=== Section Start ===

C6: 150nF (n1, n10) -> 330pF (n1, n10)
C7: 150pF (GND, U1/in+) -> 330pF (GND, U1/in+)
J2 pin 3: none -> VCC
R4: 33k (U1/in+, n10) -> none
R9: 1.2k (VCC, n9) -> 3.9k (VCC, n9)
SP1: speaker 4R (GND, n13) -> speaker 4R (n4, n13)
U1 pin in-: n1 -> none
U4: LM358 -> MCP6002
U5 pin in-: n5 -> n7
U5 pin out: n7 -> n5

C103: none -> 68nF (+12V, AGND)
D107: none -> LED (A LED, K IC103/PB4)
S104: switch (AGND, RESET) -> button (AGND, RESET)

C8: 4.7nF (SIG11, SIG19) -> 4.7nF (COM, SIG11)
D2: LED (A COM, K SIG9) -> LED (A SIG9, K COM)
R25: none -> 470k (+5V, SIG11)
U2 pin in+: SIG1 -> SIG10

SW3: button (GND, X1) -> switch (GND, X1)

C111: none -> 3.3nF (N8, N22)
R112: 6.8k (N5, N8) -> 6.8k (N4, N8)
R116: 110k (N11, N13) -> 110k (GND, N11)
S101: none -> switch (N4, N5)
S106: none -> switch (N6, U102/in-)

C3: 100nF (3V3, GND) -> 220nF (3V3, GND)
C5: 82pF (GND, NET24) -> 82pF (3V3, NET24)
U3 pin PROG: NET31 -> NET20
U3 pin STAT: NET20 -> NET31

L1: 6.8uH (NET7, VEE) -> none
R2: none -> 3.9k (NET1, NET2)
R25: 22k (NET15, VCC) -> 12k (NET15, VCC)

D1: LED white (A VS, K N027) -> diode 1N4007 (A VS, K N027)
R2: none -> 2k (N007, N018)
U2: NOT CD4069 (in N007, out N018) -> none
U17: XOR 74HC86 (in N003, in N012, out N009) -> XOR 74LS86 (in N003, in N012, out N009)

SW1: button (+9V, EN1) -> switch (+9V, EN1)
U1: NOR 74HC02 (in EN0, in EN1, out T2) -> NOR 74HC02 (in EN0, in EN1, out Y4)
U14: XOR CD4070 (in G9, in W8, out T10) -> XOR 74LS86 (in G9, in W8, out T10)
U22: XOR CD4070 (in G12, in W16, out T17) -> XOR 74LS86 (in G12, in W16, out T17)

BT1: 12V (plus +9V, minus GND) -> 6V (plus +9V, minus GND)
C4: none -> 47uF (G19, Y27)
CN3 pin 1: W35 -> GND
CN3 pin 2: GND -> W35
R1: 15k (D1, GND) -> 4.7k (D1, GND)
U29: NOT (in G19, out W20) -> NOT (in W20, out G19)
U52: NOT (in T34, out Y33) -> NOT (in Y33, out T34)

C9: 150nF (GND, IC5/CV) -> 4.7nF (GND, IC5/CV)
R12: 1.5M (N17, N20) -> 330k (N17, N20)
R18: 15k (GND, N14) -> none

=== Section End ===

Scan the listing above. Collect all lines with the word "switch".

== EXPECTED OUTPUT ==
S104: switch (AGND, RESET) -> button (AGND, RESET)
SW3: button (GND, X1) -> switch (GND, X1)
S101: none -> switch (N4, N5)
S106: none -> switch (N6, U102/in-)
SW1: button (+9V, EN1) -> switch (+9V, EN1)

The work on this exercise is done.